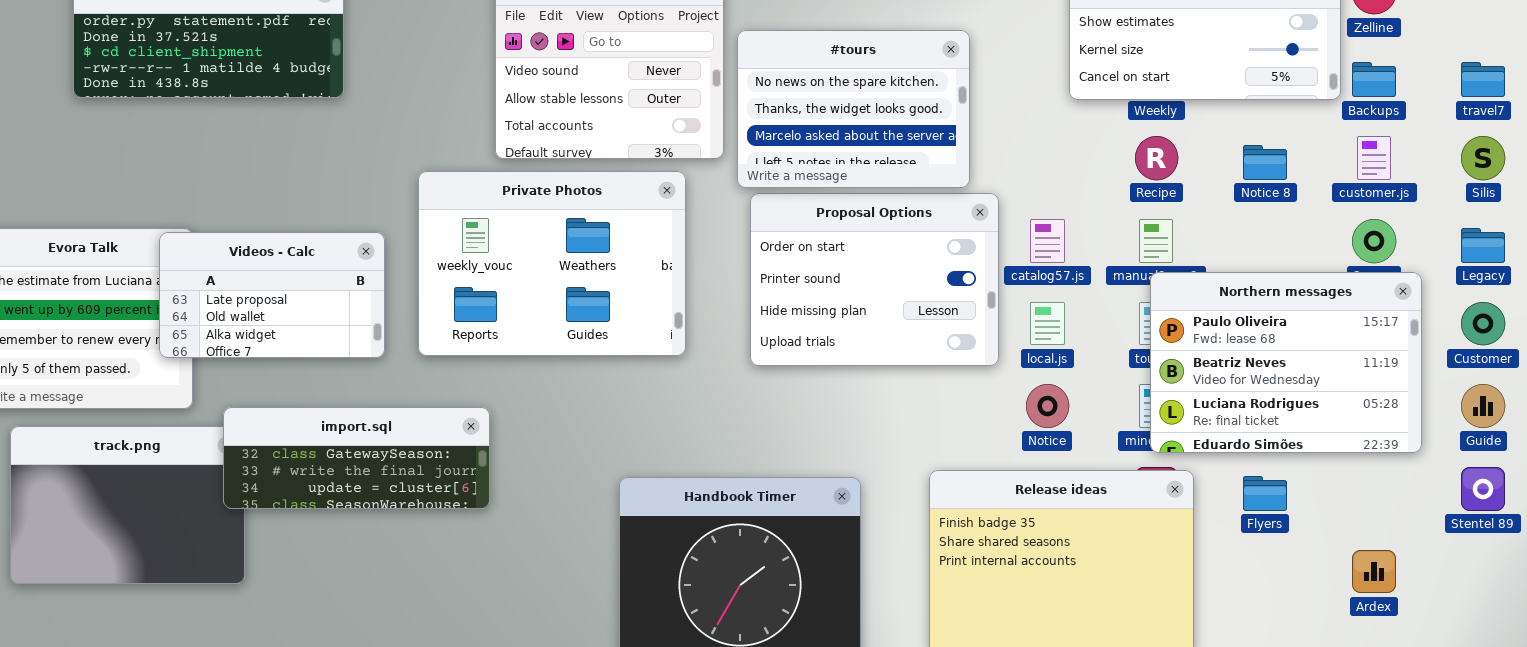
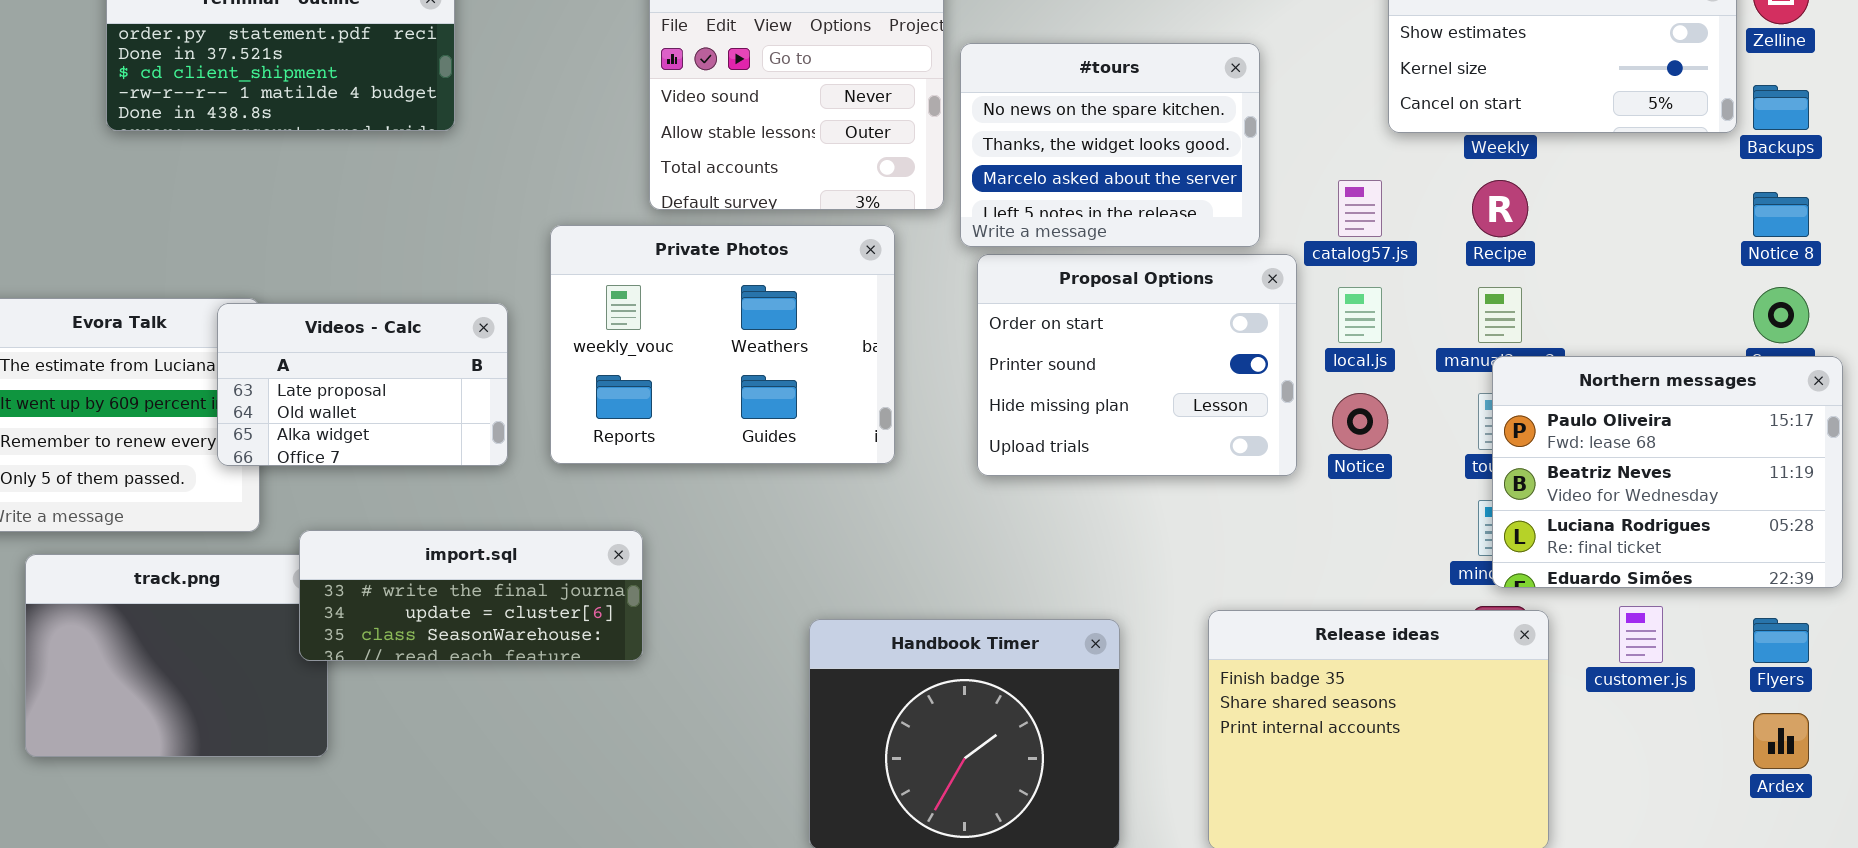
customer.js: [1357,136,1391,180] -> [1619,606,1663,663], moved
Notice 8: [1243,145,1287,180] -> [1753,192,1809,237], moved
catalog57.js: [1030,219,1065,263] -> [1338,180,1382,237], moved
local.js: [1030,302,1065,345] -> [1338,287,1382,343], moved
Notice: [1026,384,1069,428] -> [1332,393,1388,450], moved
import.sql: [223,407,490,509] -> [299,530,643,661], scrolled down 1 row
Flyers: [1243,476,1287,511] -> [1753,618,1809,663], moved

:::::

• [ABOUT THIS TASK]
Without the pictures, write out every entry exactly as it appears.

• [EXERCISE OUTPUT]
customer.js: [1357,136,1391,180] -> [1619,606,1663,663], moved
Notice 8: [1243,145,1287,180] -> [1753,192,1809,237], moved
catalog57.js: [1030,219,1065,263] -> [1338,180,1382,237], moved
local.js: [1030,302,1065,345] -> [1338,287,1382,343], moved
Notice: [1026,384,1069,428] -> [1332,393,1388,450], moved
import.sql: [223,407,490,509] -> [299,530,643,661], scrolled down 1 row
Flyers: [1243,476,1287,511] -> [1753,618,1809,663], moved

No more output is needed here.